— Work order —
Copy out each line of the data below in which "netikuda" appears.

--- Stored data Enclosed Below ---

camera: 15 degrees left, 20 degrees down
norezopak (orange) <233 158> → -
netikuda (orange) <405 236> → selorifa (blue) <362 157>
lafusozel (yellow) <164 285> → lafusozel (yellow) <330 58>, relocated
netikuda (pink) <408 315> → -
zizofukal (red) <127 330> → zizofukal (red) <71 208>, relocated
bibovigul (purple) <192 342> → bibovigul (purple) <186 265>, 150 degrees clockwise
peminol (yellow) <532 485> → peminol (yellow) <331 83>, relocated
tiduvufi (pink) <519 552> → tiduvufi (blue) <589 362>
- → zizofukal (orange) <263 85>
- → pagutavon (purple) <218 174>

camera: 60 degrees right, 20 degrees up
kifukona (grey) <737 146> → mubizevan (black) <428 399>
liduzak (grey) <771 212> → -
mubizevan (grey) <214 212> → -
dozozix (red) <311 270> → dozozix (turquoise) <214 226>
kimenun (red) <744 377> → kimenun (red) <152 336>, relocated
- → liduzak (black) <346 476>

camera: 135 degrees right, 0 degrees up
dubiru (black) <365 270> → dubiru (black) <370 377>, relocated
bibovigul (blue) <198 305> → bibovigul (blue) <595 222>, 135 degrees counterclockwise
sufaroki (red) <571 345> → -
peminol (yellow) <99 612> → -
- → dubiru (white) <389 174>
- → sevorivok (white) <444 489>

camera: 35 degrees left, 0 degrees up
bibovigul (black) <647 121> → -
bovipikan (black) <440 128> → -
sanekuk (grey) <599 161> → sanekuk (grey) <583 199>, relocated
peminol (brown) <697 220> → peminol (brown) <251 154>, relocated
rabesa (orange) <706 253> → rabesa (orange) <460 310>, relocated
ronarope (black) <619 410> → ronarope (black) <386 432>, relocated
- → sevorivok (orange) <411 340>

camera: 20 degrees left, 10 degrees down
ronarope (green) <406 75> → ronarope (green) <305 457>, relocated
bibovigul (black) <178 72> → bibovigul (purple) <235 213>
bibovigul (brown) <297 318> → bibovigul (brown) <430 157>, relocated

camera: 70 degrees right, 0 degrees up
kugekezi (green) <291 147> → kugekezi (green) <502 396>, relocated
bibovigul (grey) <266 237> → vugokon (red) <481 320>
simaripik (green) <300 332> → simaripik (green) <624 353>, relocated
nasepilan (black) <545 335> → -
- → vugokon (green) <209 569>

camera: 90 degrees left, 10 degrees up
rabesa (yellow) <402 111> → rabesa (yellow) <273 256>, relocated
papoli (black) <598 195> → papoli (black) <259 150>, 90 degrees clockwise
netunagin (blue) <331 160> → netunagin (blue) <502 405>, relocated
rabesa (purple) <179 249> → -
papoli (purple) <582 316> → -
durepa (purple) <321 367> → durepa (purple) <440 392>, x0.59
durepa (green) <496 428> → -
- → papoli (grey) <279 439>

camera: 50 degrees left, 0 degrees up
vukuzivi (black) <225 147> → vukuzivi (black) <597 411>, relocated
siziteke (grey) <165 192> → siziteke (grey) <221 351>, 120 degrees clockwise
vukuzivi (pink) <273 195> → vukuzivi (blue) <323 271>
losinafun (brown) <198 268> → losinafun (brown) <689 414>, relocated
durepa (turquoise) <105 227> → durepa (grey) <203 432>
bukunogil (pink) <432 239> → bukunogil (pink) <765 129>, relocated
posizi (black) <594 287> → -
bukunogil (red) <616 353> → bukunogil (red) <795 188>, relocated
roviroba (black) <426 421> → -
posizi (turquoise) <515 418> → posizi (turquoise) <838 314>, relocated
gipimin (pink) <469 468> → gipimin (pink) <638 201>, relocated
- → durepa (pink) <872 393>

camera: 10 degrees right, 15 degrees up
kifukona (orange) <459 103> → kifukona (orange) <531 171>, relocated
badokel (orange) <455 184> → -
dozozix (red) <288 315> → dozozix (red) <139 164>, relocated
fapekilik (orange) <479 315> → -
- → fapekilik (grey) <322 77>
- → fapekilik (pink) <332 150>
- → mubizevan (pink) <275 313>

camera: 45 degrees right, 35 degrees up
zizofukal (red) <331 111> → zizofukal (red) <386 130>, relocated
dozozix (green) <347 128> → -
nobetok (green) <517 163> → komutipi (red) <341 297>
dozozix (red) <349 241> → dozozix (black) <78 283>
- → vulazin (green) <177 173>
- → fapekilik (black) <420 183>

--- End of Enclosed Stored data ---

— Reply —
netikuda (orange) <405 236> → selorifa (blue) <362 157>
netikuda (pink) <408 315> → -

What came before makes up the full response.